Records contained in a dataset
========

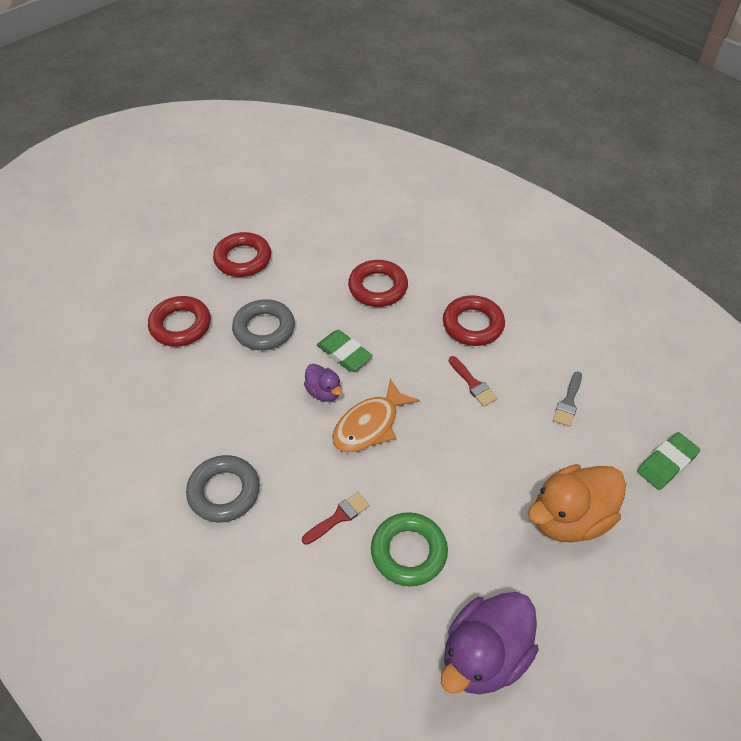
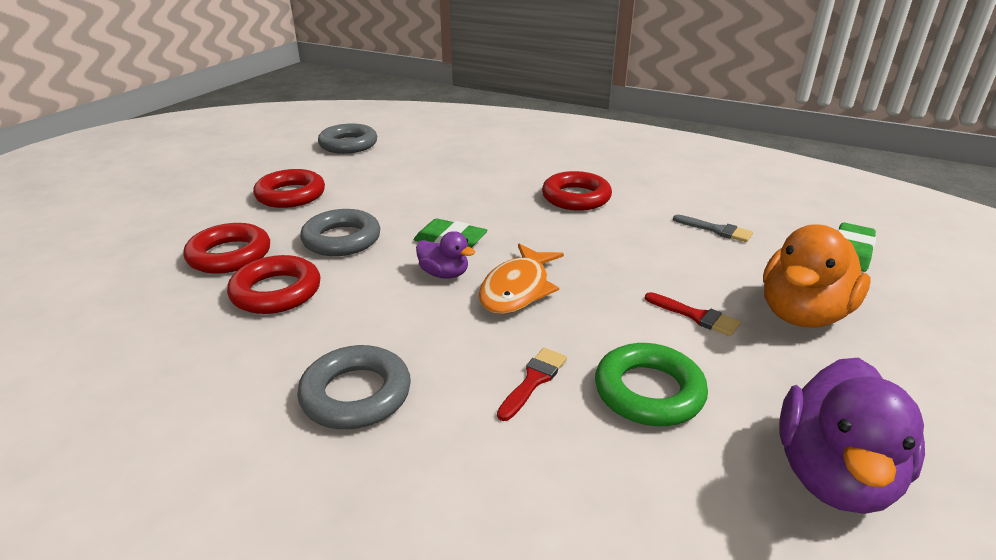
camera: 20 degrees left, 20 degrees down
red ring [348,260,408,307] -> red ring moved to [227,255,321,314]
red brush [449,356,497,407] -> red brush moved to [645,292,741,336]
grey brush [553,371,582,427] -> grey brush turned 60 degrees counterclockwise [673,215,753,242]
none -> grey ring [318,123,377,154]

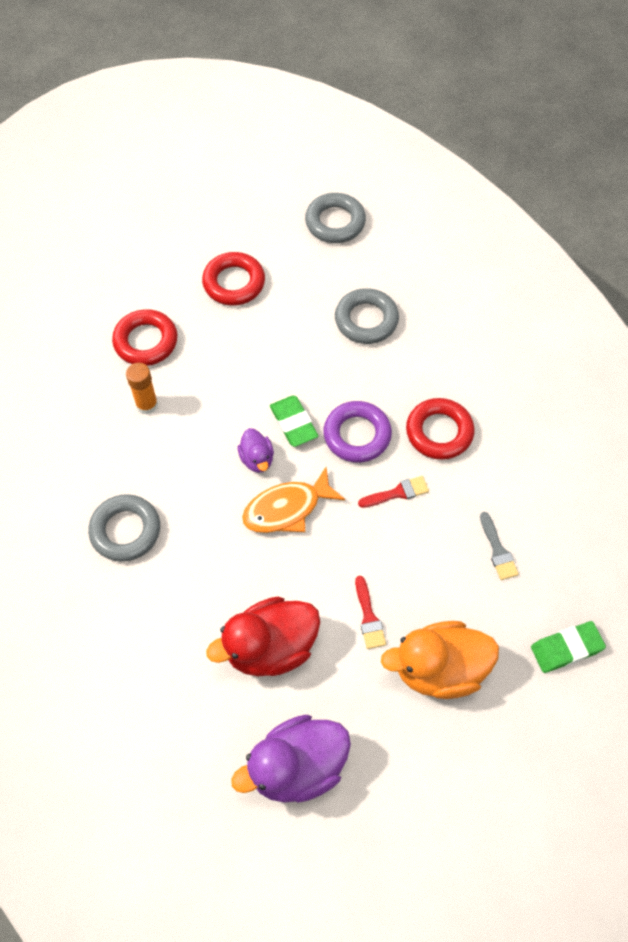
camera: 40 degrees right, 30 degrees up
red ring [227,255,321,314] -> orange glue stick [126,363,158,415]
grey ring [300,209,380,256] -> grey ring moved to [335,288,399,344]
red brush [497,348,567,421] -> red brush moved to [358,476,429,508]
green ring [595,343,708,426] -> red duck [206,596,320,676]
none -> purple ring [323,401,392,463]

========

Count how many lines in the entries contain "grey", then state that number alone.

3